━━━ PROVIDED DATA ━━━
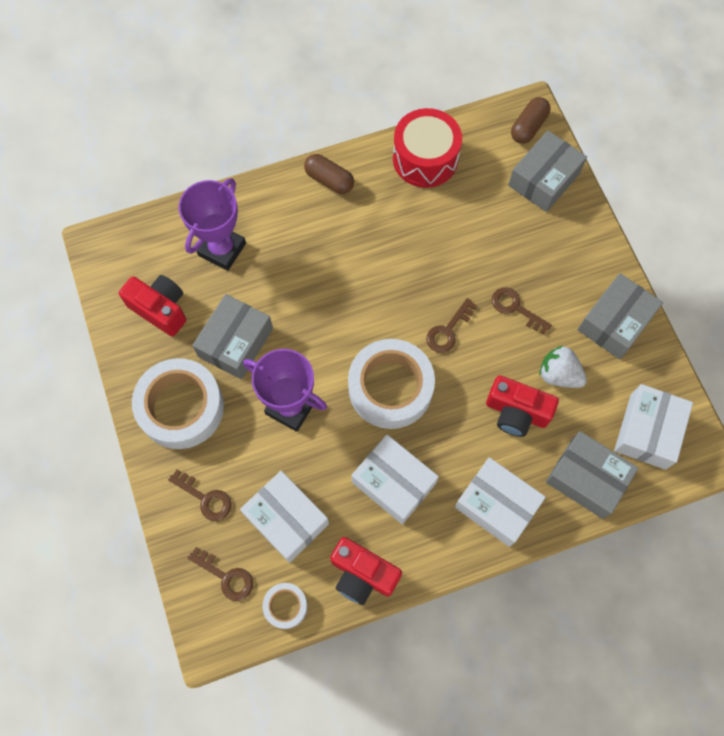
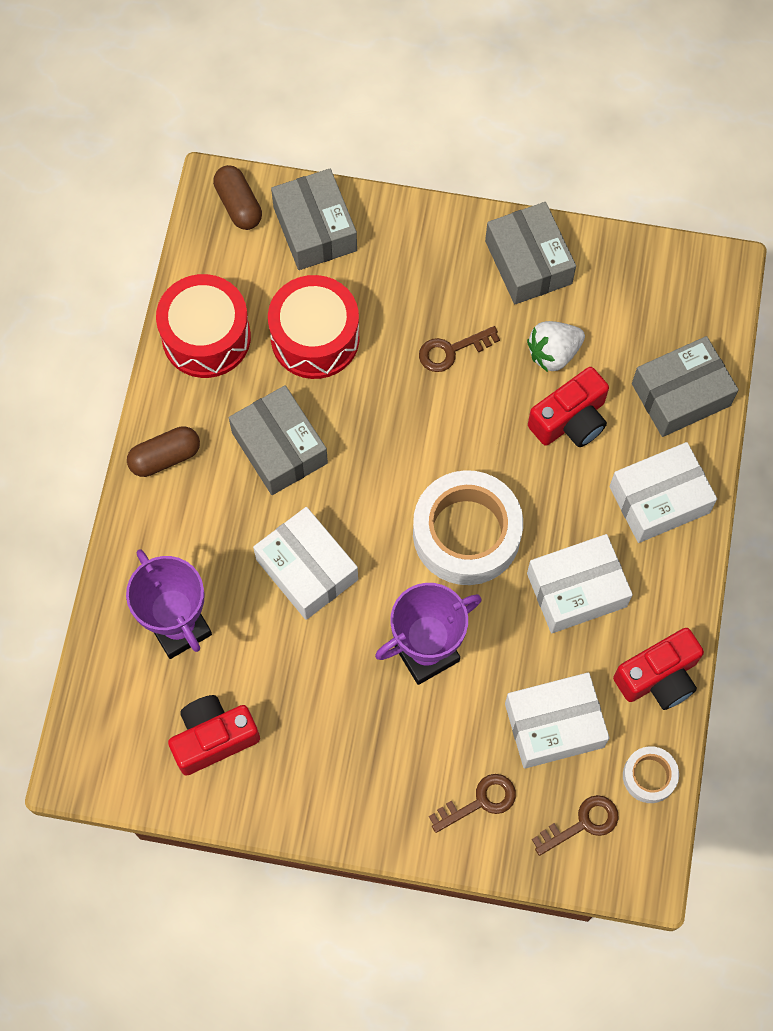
camera: 60 degrees left, 0 degrees up
(181, 407) = (354, 775): white tape -> none
(235, 342) = (310, 672): grey box -> grey box (279, 448)
(448, 330) = (435, 434): brown key -> none
(467, 221) = (315, 338): none -> red drum
(648, 431) = (664, 305): white box -> white box (307, 569)

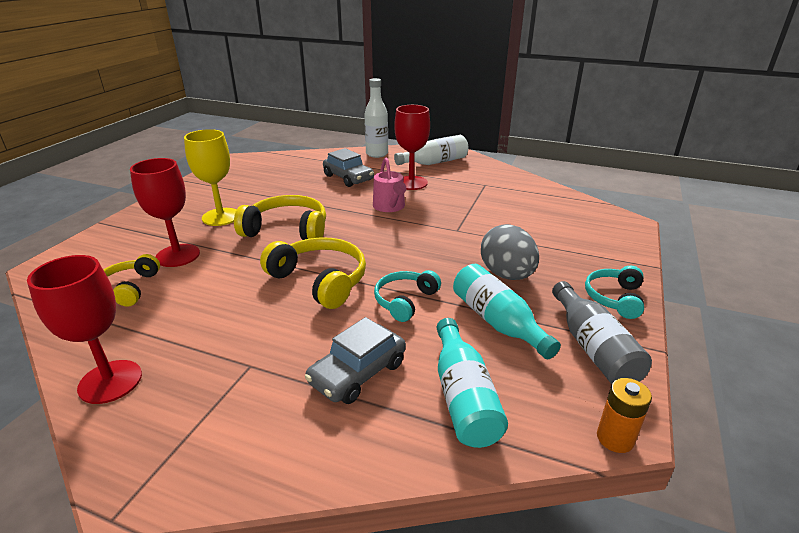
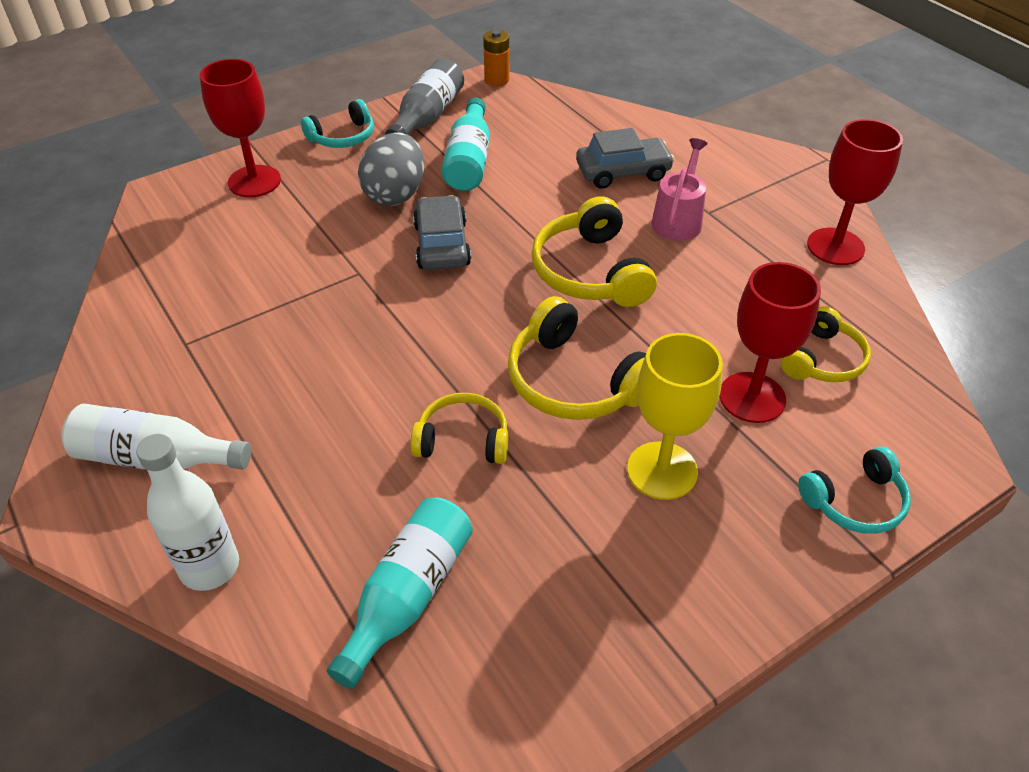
camera: 145 degrees left, 15 degrees up
(323, 198) = (463, 439): none -> yellow headphones
(348, 178) = (364, 489): grey car -> grey car (442, 245)
(390, 207) = (385, 362): pink watering can -> pink watering can (678, 220)
(405, 301) = (525, 211): turquoise headphones -> turquoise headphones (855, 502)
(411, 183) = (281, 410): red goblet -> red goblet (254, 181)
(463, 397) = (561, 130): turquoise bottle -> turquoise bottle (408, 596)

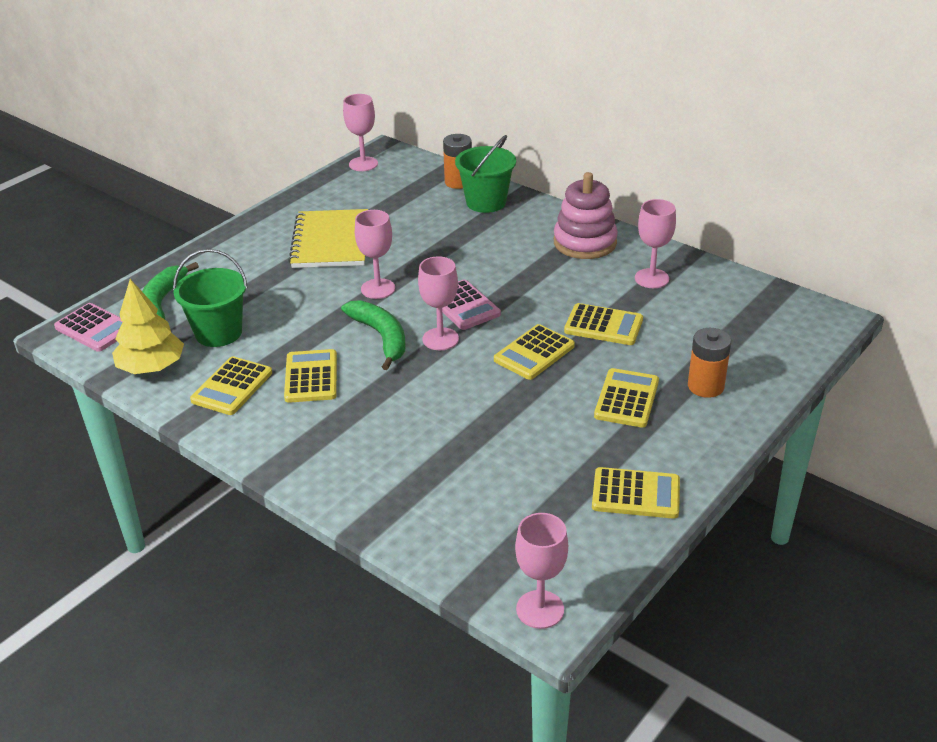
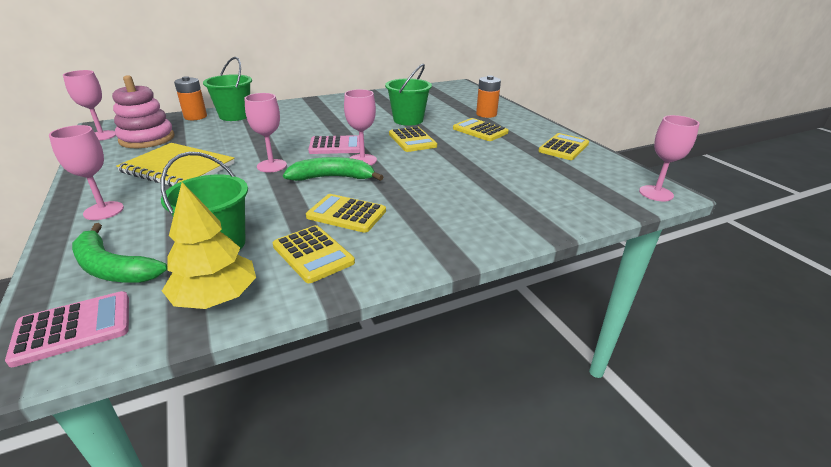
camera: 65 degrees left, 5 degrees down
(585, 242) = (324, 106): pink stacking toy -> pink stacking toy (147, 139)
(603, 325) = (408, 120): yellow calculator -> green bucket
(651, 278) = (381, 102): pink goblet -> pink goblet (103, 211)

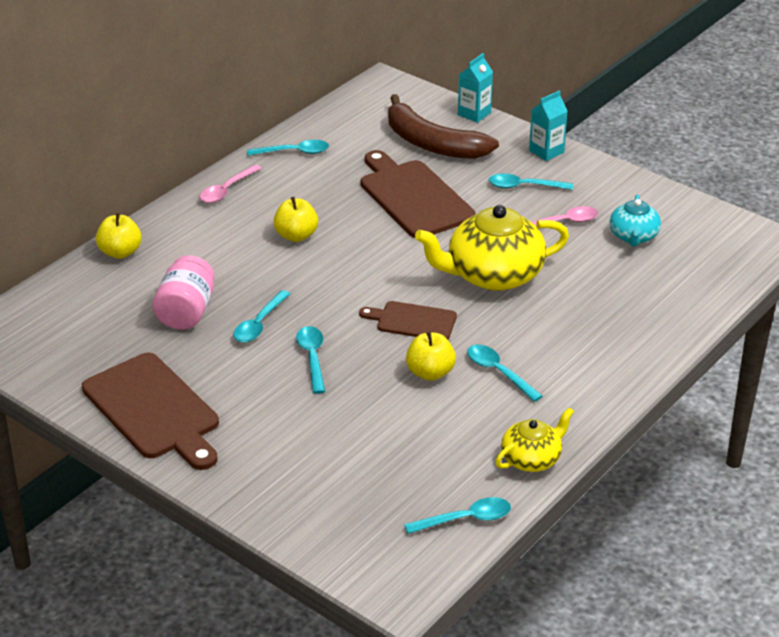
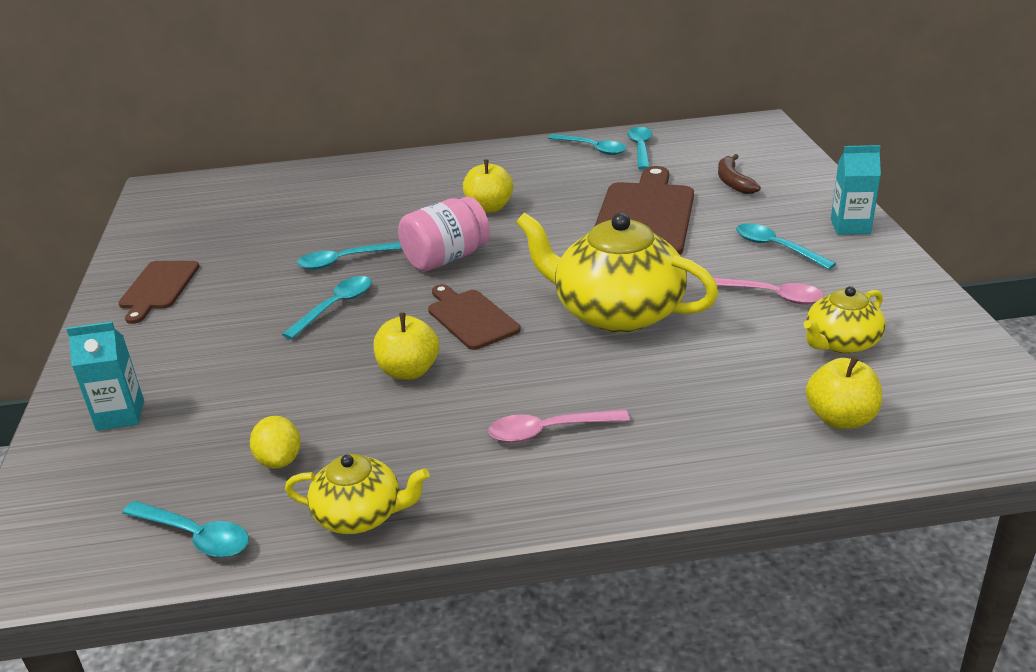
camera: 45 degrees right, 5 degrees down
(120, 252) = (341, 170): yellow apple -> yellow apple (840, 419)
(154, 410) = (158, 288): brown cutting board -> brown cutting board, size x0.57
(186, 312) = (309, 228): pink jar -> pink jar (446, 258)
(227, 190) = (492, 157): pink spoon -> pink spoon (549, 431)
(432, 143) = (733, 182): brown banana -> brown banana, size x0.49
(442, 460) = (279, 460): none -> yellow lemon
(474, 114) = (816, 172): turquoise carton -> turquoise carton (120, 415)
(498, 372) = (473, 406): turquoise spoon -> turquoise spoon (640, 149)
(633, 236) = (841, 343): turquoise teapot -> yellow teapot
━━━
• PROBLEM REQUIREMENTS:
The lines you need are those with the word "down"; list them from the entries.

• RESULT OF THE EXERCISE:
camera: 65 degrees left, 5 degrees down
camera: 45 degrees right, 5 degrees down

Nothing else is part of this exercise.